*REQUIRED WORK*
Among the lines of this material, find those holding the word "cyan" and report how many there are, with nothing added.
+ + + + + + +
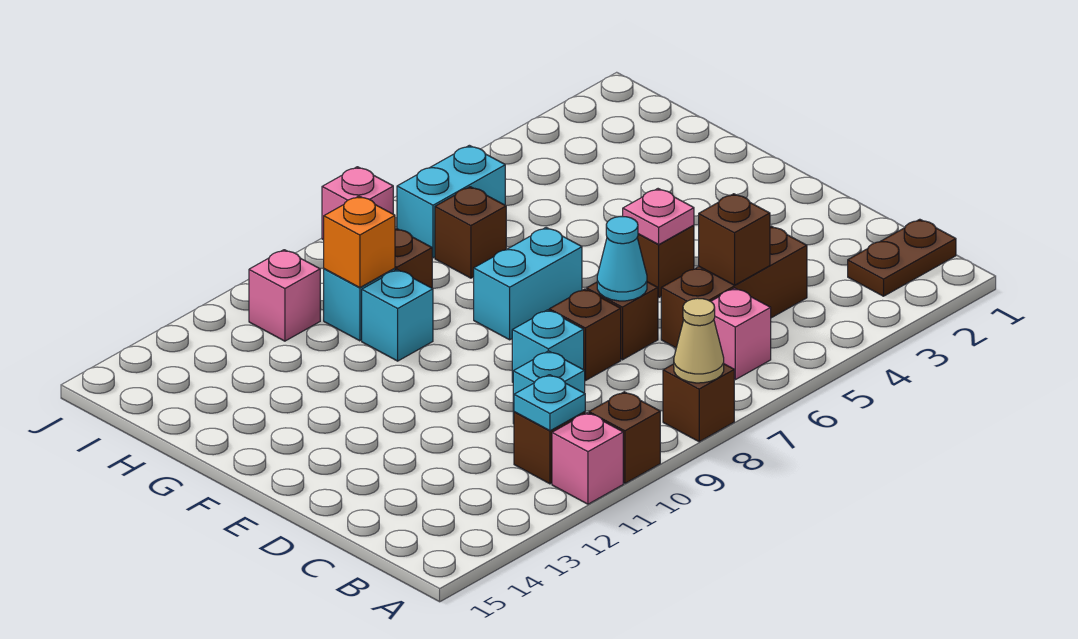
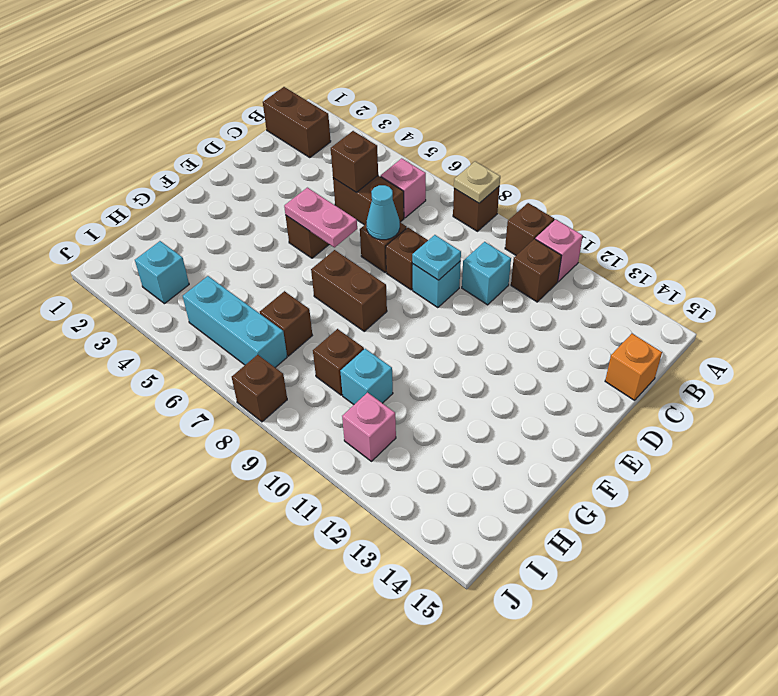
tan cone A8 level 2 -> tan plate A8 level 2
brown plate B1:B2 level 1 -> brown brick B1:B2 level 1
cyan plate B11 level 2 -> cyan plate D9 level 2
brown brick C4:C6 level 1 -> brown brick C5:C6 level 1
pink plate E5 level 2 -> pink plate E5:E6 level 2
cyan brick F7:F8 level 1 -> brown brick F7:F8 level 1
cyan brick G10 level 1 -> cyan brick I3 level 1
orange brick H10 level 2 -> orange brick C15 level 1
cyan brick I6:I7 level 1 -> cyan brick I5:I7 level 1
pink brick J8 level 1 -> brown brick J8 level 1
+ + + + + + +
*TASK ANSWER*
4